**PROBLEMA PLANTEADO:** Reúne todas las líneas del material que contengan la cadena "kern". Distingue entre mayúsculas y minúsculas.

**FILAS:**
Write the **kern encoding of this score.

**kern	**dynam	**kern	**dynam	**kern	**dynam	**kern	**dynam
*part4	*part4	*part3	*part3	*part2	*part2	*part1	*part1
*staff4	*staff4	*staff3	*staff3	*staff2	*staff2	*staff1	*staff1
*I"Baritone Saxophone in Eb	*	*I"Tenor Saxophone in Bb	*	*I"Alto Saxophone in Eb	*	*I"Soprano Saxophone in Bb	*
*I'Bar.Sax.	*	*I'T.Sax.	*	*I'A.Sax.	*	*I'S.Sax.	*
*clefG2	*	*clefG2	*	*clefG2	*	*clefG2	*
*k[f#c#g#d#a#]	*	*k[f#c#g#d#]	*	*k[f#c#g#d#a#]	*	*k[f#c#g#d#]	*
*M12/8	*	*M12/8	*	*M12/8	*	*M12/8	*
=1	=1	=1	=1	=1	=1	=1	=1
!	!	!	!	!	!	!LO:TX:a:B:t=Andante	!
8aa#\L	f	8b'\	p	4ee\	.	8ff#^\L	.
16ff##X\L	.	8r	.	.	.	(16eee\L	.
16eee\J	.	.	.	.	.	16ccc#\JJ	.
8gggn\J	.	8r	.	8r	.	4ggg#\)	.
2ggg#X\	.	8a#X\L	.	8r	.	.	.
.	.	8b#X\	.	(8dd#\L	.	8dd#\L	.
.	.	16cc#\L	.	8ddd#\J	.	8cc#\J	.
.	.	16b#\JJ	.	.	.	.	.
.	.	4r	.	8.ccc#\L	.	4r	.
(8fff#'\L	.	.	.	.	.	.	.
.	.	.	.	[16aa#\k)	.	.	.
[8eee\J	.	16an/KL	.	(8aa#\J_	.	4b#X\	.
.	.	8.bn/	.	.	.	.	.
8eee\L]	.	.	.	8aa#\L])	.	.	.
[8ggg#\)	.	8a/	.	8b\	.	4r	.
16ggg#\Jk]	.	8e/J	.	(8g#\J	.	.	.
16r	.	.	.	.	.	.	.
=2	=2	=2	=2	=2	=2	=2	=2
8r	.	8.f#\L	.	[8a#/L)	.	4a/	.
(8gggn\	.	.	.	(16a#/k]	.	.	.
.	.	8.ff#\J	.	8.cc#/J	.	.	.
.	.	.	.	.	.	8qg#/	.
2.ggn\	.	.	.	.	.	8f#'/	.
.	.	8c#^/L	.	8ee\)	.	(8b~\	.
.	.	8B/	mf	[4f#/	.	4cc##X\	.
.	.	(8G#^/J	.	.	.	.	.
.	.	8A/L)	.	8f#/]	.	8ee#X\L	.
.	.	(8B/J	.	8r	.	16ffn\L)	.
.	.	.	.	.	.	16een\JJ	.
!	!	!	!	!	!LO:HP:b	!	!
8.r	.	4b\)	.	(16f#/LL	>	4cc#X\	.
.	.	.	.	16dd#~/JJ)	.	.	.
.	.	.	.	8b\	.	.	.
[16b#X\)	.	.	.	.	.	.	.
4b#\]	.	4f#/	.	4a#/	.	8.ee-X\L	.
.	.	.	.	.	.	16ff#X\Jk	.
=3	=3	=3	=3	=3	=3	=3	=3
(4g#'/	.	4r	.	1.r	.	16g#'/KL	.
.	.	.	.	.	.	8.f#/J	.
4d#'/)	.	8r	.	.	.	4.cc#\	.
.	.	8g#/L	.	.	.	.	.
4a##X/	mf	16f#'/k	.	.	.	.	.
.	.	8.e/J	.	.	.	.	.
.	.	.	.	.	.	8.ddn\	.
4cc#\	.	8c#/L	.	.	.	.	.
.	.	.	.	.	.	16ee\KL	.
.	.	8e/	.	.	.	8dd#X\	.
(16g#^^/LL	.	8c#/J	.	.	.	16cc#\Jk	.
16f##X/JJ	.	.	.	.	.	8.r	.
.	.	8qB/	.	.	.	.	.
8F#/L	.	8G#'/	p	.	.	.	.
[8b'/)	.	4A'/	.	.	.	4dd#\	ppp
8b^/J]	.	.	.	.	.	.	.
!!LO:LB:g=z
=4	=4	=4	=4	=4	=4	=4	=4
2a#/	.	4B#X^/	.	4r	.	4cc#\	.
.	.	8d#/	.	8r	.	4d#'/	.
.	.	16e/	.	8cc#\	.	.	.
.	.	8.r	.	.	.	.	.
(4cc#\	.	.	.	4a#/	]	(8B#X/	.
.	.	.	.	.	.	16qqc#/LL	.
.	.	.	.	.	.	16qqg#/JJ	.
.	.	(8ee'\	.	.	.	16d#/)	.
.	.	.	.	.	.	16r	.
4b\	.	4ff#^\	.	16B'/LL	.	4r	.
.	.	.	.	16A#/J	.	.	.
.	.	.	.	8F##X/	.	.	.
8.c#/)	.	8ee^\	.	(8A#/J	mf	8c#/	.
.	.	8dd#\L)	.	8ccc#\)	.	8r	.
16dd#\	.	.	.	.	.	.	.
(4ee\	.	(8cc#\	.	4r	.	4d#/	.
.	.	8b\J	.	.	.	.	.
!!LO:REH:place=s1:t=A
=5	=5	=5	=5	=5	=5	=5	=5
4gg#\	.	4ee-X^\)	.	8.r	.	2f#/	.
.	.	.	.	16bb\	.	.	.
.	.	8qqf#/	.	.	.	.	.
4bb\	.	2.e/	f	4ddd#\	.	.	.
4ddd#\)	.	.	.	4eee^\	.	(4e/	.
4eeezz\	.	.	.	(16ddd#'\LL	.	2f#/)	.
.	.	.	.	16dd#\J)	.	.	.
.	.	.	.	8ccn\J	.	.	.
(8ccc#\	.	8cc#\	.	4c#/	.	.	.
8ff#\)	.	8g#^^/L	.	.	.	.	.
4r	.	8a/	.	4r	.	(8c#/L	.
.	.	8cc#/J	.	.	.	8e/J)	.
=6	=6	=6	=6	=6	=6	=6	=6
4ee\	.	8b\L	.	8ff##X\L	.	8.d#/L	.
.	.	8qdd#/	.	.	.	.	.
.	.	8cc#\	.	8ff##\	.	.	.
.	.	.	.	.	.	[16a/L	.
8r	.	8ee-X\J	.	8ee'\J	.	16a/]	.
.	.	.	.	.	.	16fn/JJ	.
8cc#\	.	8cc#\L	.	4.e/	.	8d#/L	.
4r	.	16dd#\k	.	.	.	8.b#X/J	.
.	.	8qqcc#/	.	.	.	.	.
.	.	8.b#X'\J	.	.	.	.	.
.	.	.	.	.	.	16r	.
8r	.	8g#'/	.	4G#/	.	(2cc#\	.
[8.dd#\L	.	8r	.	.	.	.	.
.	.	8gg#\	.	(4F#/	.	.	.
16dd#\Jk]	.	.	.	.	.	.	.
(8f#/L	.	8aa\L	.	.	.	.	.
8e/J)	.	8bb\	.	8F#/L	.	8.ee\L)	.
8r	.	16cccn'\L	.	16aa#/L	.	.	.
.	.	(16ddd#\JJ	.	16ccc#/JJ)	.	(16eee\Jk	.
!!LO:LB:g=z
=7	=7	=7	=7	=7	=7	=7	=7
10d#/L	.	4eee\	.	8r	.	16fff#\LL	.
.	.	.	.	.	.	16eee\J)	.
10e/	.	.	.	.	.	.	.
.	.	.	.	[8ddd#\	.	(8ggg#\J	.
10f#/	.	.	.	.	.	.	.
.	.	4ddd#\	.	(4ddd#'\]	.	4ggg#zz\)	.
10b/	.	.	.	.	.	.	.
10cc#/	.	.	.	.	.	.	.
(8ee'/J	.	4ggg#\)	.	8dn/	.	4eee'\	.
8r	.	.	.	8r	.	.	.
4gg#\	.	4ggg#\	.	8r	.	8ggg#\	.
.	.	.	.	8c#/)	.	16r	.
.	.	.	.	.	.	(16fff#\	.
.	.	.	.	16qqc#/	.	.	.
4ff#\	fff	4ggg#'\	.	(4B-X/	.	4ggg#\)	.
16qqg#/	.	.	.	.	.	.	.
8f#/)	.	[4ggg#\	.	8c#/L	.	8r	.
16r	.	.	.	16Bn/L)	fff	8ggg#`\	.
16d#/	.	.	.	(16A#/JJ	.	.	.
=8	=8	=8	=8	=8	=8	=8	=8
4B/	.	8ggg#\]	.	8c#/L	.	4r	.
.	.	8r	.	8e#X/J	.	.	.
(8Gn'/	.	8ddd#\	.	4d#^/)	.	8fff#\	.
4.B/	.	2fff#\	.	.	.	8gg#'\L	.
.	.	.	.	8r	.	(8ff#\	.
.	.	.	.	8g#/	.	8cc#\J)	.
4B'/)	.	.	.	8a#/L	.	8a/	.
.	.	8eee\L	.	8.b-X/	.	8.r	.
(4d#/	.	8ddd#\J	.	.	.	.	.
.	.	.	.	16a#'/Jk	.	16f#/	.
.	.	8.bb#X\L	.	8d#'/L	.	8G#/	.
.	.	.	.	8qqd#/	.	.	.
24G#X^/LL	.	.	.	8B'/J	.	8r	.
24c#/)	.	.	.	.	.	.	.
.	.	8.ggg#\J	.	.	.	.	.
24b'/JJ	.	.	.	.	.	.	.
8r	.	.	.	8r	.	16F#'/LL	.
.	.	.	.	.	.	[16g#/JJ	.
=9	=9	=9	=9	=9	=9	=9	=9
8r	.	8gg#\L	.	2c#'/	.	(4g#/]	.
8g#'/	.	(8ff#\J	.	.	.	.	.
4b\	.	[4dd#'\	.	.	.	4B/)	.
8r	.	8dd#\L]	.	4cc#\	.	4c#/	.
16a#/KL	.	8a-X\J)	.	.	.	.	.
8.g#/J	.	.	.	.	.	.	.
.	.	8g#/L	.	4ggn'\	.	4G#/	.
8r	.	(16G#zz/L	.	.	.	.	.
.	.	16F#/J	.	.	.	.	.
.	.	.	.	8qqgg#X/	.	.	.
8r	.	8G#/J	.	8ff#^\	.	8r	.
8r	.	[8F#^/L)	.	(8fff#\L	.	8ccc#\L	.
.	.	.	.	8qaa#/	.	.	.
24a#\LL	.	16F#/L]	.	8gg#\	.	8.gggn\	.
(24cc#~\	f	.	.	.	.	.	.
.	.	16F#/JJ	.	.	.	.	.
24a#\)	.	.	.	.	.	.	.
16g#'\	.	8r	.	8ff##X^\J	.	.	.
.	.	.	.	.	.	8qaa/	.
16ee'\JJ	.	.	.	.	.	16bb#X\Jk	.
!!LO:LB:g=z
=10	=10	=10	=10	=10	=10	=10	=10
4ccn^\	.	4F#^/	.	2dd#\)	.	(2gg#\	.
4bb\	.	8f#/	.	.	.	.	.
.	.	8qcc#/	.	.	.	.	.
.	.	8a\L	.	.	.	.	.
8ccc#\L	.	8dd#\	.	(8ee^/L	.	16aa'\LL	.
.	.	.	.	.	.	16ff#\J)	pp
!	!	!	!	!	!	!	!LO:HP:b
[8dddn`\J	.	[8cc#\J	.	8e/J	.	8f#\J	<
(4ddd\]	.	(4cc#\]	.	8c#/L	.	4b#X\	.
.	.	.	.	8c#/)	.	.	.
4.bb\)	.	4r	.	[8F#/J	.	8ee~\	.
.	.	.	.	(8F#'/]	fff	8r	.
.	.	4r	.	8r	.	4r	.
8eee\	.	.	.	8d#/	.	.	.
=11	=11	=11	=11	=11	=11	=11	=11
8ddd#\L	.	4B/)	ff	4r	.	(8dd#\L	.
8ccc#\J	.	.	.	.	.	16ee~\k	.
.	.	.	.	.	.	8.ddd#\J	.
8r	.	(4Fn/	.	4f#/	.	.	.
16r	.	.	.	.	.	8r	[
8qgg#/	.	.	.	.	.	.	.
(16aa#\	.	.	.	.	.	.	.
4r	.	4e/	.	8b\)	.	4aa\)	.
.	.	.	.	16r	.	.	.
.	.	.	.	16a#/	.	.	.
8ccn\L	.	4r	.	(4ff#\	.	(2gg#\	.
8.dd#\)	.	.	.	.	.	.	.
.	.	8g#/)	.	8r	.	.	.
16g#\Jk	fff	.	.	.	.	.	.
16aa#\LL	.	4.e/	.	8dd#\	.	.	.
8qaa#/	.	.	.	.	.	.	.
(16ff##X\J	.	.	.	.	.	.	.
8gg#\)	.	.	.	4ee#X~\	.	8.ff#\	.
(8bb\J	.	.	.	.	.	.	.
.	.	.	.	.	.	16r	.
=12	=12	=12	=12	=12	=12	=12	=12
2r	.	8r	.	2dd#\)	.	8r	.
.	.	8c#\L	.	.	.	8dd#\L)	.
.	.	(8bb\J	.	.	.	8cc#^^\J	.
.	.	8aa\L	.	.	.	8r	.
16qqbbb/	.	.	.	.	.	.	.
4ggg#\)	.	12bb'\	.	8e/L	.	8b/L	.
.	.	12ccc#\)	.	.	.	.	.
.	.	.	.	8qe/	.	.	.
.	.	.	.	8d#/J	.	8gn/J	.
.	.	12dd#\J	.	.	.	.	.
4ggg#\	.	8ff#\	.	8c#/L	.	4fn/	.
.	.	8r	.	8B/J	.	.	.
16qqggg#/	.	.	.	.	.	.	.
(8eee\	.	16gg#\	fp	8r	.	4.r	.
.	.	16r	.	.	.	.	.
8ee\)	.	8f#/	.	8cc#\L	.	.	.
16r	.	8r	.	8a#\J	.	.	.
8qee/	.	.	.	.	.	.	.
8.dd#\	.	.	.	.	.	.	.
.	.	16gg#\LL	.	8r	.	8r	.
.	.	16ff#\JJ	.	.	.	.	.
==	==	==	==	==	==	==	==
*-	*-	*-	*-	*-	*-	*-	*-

**SOLUCIÓN DEL PROBLEMA:**
Write the **kern encoding of this score.
**kern	**dynam	**kern	**dynam	**kern	**dynam	**kern	**dynam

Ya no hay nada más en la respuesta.